■ RAW DATA ■
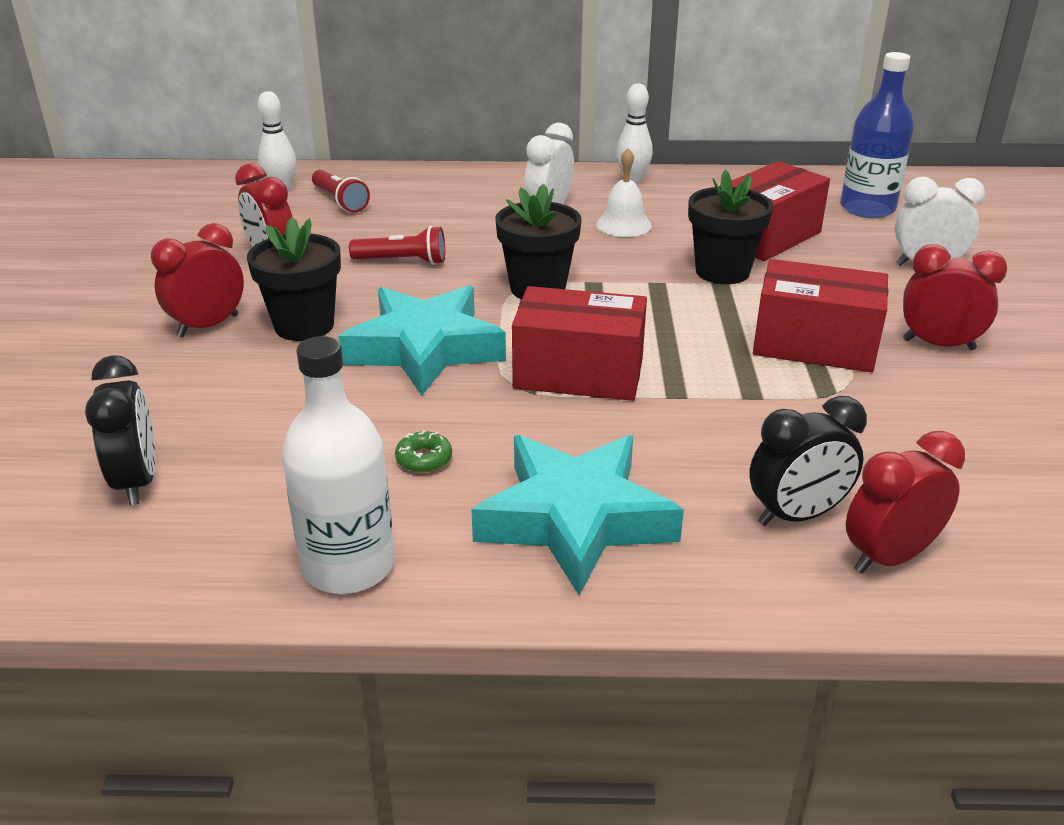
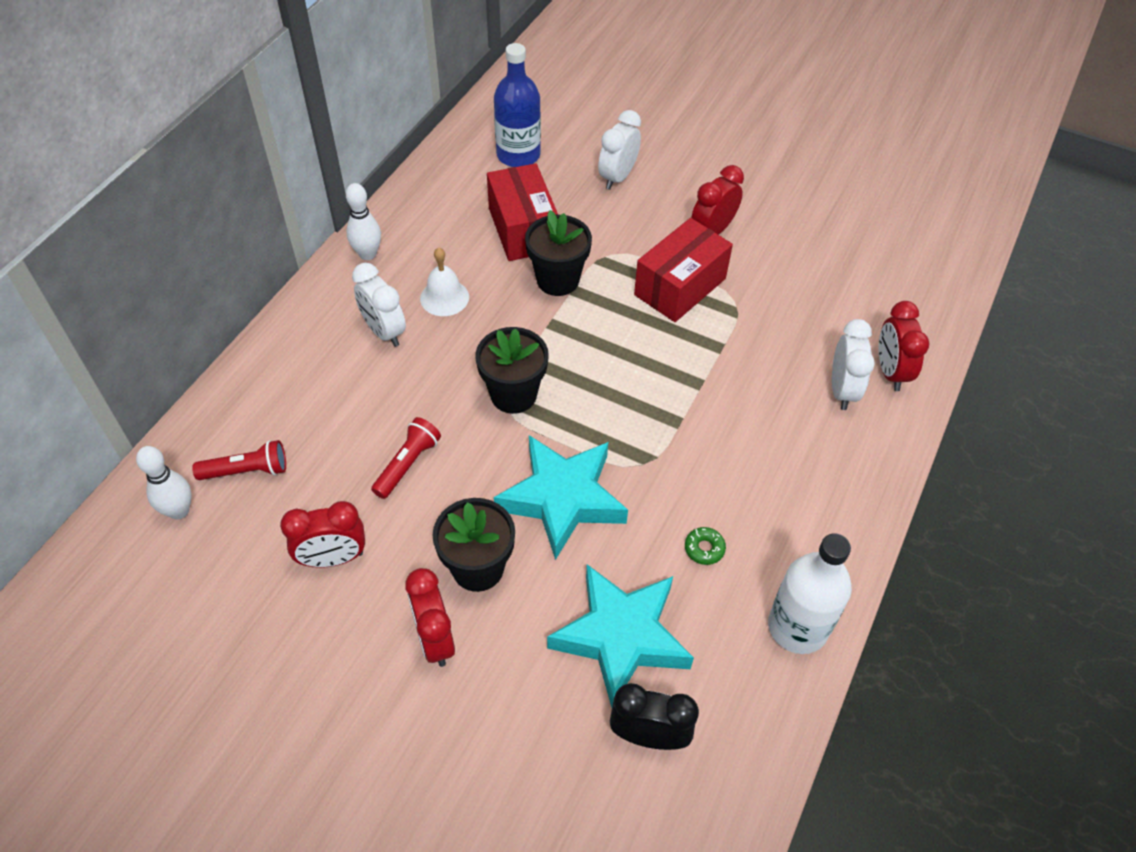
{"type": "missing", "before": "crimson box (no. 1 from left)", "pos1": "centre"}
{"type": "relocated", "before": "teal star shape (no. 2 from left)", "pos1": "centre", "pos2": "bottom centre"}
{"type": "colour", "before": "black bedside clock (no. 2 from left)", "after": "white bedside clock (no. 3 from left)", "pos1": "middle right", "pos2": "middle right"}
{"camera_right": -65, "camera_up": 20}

■ INSTRUCTIONS TO FOLLOW ■
Skipping any pictures, transcribe the full listing exactly.

■ RESPONSE AREA ■
{"type": "missing", "before": "crimson box (no. 1 from left)", "pos1": "centre"}
{"type": "relocated", "before": "teal star shape (no. 2 from left)", "pos1": "centre", "pos2": "bottom centre"}
{"type": "colour", "before": "black bedside clock (no. 2 from left)", "after": "white bedside clock (no. 3 from left)", "pos1": "middle right", "pos2": "middle right"}
{"camera_right": -65, "camera_up": 20}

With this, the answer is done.